Study material:

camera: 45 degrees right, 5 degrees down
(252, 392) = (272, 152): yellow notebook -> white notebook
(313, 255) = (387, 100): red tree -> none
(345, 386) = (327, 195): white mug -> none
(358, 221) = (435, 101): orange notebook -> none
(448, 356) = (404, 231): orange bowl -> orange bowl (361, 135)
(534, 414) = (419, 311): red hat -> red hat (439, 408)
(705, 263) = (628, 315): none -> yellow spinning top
* * *
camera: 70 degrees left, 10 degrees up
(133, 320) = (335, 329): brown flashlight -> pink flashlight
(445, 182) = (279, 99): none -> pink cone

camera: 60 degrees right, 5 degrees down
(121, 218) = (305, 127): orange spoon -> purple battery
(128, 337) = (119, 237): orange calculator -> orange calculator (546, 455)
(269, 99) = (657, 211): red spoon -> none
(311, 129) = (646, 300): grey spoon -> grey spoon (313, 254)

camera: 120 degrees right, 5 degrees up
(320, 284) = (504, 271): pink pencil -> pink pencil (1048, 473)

Instructions for the task:
Whenever the string "yellow" shows up in a line of the entries, copy that line.

Problem solution:
(252, 392) = (272, 152): yellow notebook -> white notebook
(705, 263) = (628, 315): none -> yellow spinning top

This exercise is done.